-- BEGIN Dataset extract --
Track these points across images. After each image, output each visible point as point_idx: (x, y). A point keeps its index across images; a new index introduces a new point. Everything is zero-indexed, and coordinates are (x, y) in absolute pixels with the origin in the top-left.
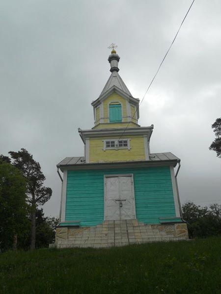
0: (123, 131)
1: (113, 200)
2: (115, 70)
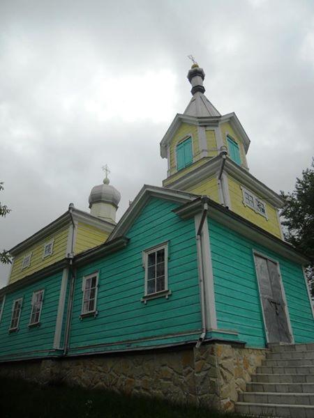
2: (198, 90)
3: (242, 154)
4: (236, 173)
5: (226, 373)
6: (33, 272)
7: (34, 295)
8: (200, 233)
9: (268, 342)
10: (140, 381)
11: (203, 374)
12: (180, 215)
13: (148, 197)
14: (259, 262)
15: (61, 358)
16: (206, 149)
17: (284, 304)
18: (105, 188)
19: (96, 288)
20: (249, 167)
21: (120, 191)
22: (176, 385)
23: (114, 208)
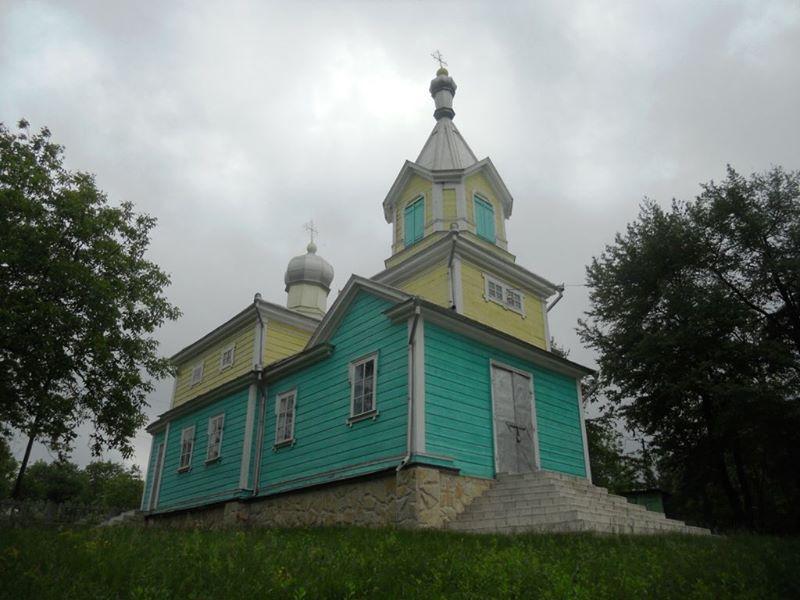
0: (543, 285)
1: (506, 423)
2: (444, 113)
3: (499, 219)
4: (476, 256)
5: (427, 498)
6: (208, 390)
7: (211, 421)
8: (412, 342)
9: (497, 471)
10: (342, 515)
11: (403, 499)
12: (393, 318)
13: (357, 290)
14: (499, 377)
15: (250, 500)
16: (441, 218)
17: (532, 429)
18: (310, 261)
19: (294, 410)
20: (507, 239)
21: (332, 264)
22: (378, 514)
23: (325, 293)
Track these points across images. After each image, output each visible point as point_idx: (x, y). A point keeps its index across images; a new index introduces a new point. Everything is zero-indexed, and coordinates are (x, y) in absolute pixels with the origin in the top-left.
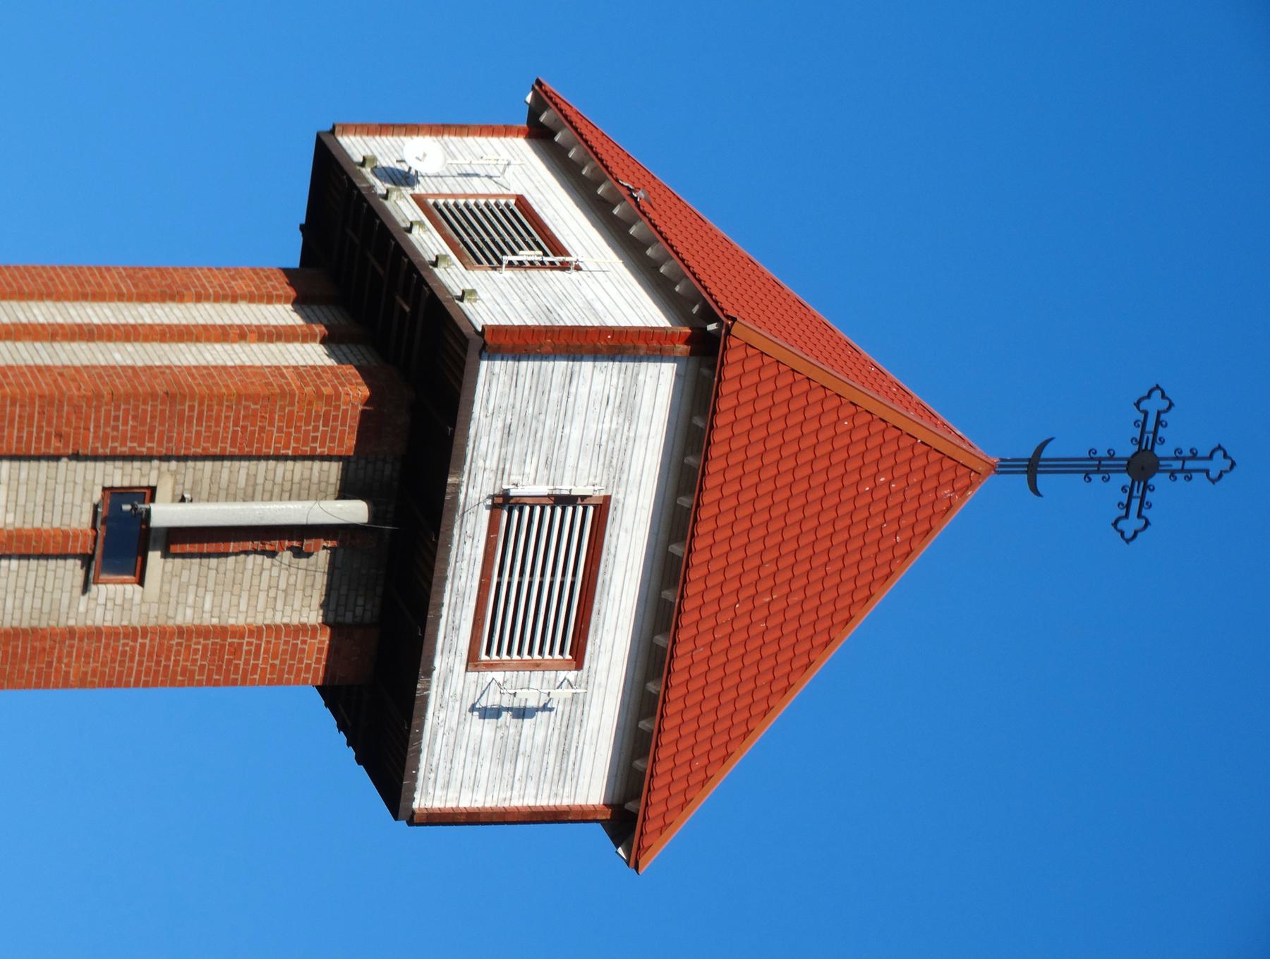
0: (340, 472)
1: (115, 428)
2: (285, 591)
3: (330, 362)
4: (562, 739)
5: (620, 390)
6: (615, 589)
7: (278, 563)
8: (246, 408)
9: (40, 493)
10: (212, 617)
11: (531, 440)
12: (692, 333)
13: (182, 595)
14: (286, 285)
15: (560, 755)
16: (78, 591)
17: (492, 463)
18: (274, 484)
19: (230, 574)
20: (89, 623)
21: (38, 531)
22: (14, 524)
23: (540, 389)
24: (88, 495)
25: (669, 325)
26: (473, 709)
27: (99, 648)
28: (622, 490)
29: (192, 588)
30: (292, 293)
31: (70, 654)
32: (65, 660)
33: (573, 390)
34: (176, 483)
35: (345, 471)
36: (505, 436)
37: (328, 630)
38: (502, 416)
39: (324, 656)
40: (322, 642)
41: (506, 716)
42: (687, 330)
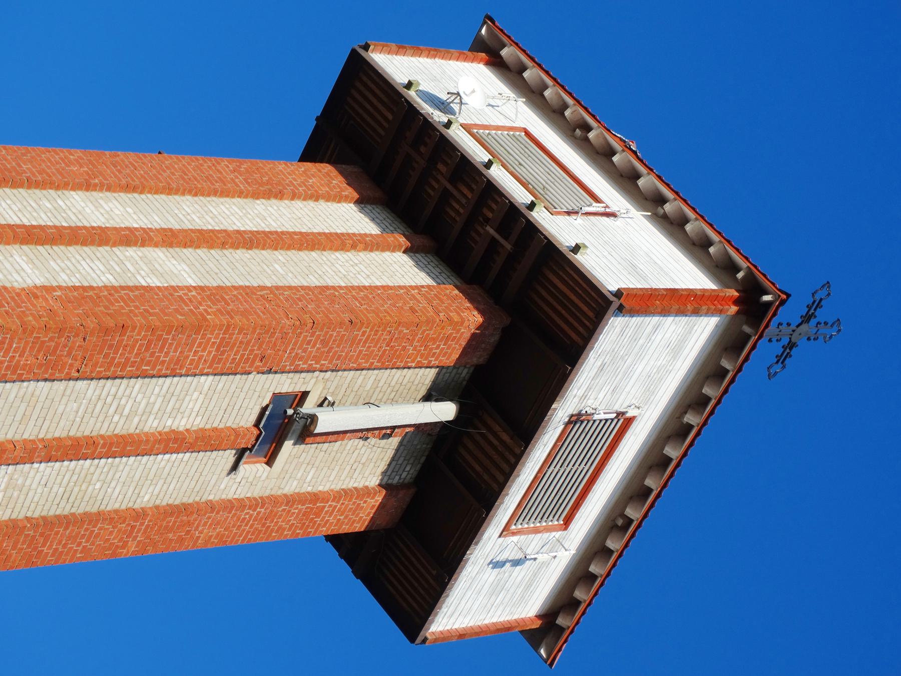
0: (435, 375)
1: (305, 351)
2: (364, 464)
3: (428, 281)
4: (532, 577)
5: (679, 337)
6: (610, 475)
7: (368, 444)
8: (400, 332)
9: (227, 400)
10: (309, 486)
11: (613, 374)
12: (739, 297)
13: (296, 471)
14: (346, 185)
15: (526, 587)
16: (226, 472)
17: (581, 392)
18: (389, 386)
19: (333, 454)
20: (224, 497)
21: (215, 430)
22: (198, 425)
23: (635, 337)
24: (260, 400)
25: (714, 287)
26: (491, 562)
27: (228, 517)
28: (646, 407)
29: (304, 466)
30: (356, 196)
31: (206, 523)
32: (200, 528)
33: (653, 338)
34: (324, 388)
35: (438, 374)
36: (599, 371)
37: (384, 492)
38: (603, 357)
39: (373, 511)
40: (377, 501)
41: (508, 565)
42: (736, 294)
-- END Dataset extract --
• _Exercise brief_
Please quote all of the data above word for word, leaving out the pictures.

• _Written answer_
Track these points across images. After each image, output each visible point as point_idx: (x, y). A point keeps its index across images; a new index introduces a new point. Everything is zero-indexed, and coordinates are (x, y) in absolute pixels with the origin in the top-left.
0: (123, 131)
1: (113, 200)
2: (115, 70)
2: (198, 90)
3: (242, 154)
4: (236, 173)
5: (226, 373)
6: (33, 272)
7: (34, 295)
8: (200, 233)
9: (268, 342)
10: (140, 381)
11: (203, 374)
12: (180, 215)
13: (148, 197)
14: (259, 262)
15: (61, 358)
16: (206, 149)
17: (284, 304)
18: (105, 188)
19: (96, 288)
20: (249, 167)
21: (120, 191)
22: (176, 385)
23: (114, 208)
0: (543, 285)
1: (506, 423)
2: (444, 113)
3: (499, 219)
4: (476, 256)
5: (427, 498)
6: (208, 390)
7: (211, 421)
8: (412, 342)
9: (497, 471)
10: (342, 515)
11: (403, 499)
12: (393, 318)
13: (357, 290)
14: (499, 377)
15: (250, 500)
16: (441, 218)
17: (532, 429)
18: (310, 261)
19: (294, 410)
20: (507, 239)
21: (332, 264)
22: (378, 514)
23: (325, 293)
Track these points across images. After each image, output each visible point as point_idx: (x, y). A point keeps its index across images; a new index introduces a new point. Everything is zero-indexed, and coordinates are (x, y) in absolute pixels with the origin in the top-left.
0: (340, 472)
1: (115, 428)
2: (285, 591)
3: (330, 362)
4: (562, 739)
5: (620, 390)
6: (615, 589)
7: (278, 563)
8: (246, 408)
9: (40, 493)
10: (212, 617)
11: (531, 440)
12: (692, 333)
13: (182, 595)
14: (286, 285)
15: (560, 755)
16: (78, 591)
17: (492, 463)
18: (274, 484)
19: (230, 574)
20: (89, 623)
21: (38, 531)
22: (14, 524)
23: (540, 389)
24: (88, 495)
25: (669, 325)
26: (473, 709)
27: (99, 648)
28: (622, 490)
29: (192, 588)
30: (292, 293)
31: (70, 654)
32: (65, 660)
33: (573, 390)
34: (176, 483)
35: (345, 471)
36: (505, 436)
37: (328, 630)
38: (502, 416)
39: (324, 656)
40: (322, 642)
41: (506, 716)
42: (687, 330)
0: (435, 375)
1: (305, 351)
2: (364, 464)
3: (428, 281)
4: (532, 577)
5: (679, 337)
6: (610, 475)
7: (368, 444)
8: (400, 332)
9: (227, 400)
10: (309, 486)
11: (613, 374)
12: (739, 297)
13: (296, 471)
14: (346, 185)
15: (526, 587)
16: (226, 472)
17: (581, 392)
18: (389, 386)
19: (333, 454)
20: (224, 497)
21: (215, 430)
22: (198, 425)
23: (635, 337)
24: (260, 400)
25: (714, 287)
26: (491, 562)
27: (228, 517)
28: (646, 407)
29: (304, 466)
30: (356, 196)
31: (206, 523)
32: (200, 528)
33: (653, 338)
34: (324, 388)
35: (438, 374)
36: (599, 371)
37: (384, 492)
38: (603, 357)
39: (373, 511)
40: (377, 501)
41: (508, 565)
42: (736, 294)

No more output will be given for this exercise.